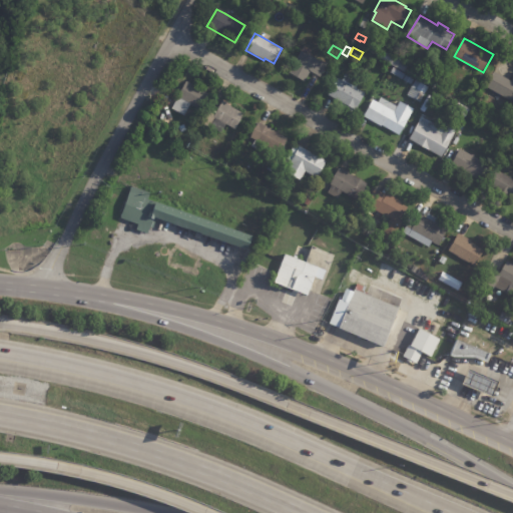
[(400,59),(410,64),(405,72),(379,57),(383,49),(400,59)]
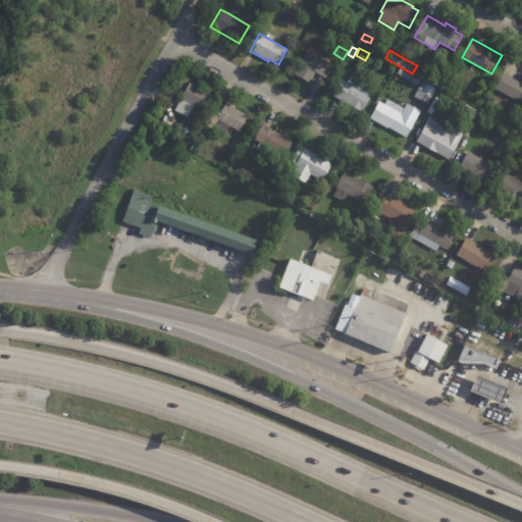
[(315,56),(326,62),(327,61),(334,65),(327,79),(316,72),(311,83),(295,74),(307,52),(315,56)]
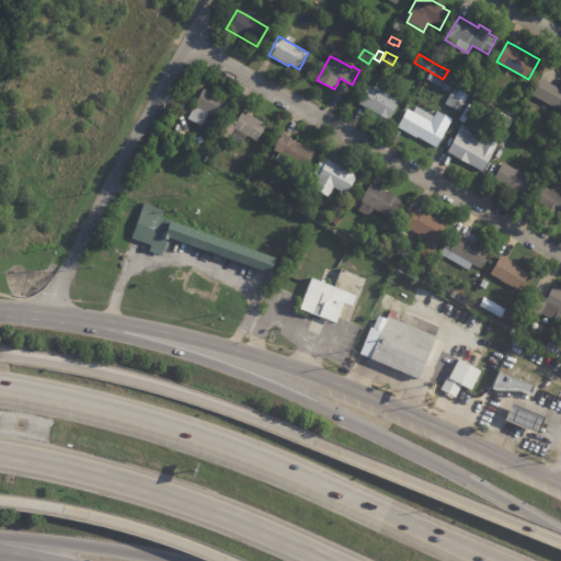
[(407,64),(400,75),(393,71),(399,59),(407,64)]
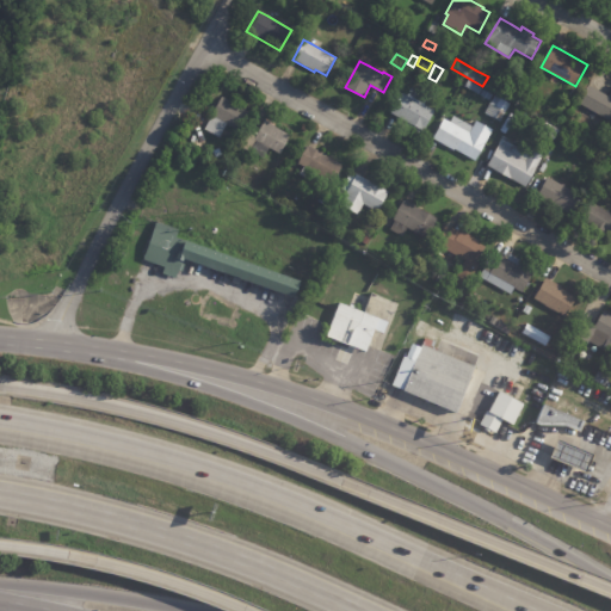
[(482,88),(480,94),(464,87),(468,81),(482,88)]
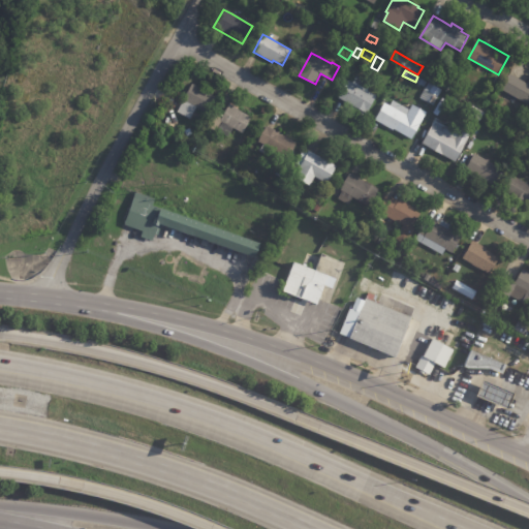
[(448,79),(442,88),(434,83),(440,73),(448,79)]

======

Assignment
All of the data must be set down exactly, with no pictures included.

Finished task
[(400,59),(410,64),(405,72),(379,57),(383,49),(400,59)]
[(315,56),(326,62),(327,61),(334,65),(327,79),(316,72),(311,83),(295,74),(307,52),(315,56)]
[(407,64),(400,75),(393,71),(399,59),(407,64)]
[(482,88),(480,94),(464,87),(468,81),(482,88)]
[(448,79),(442,88),(434,83),(440,73),(448,79)]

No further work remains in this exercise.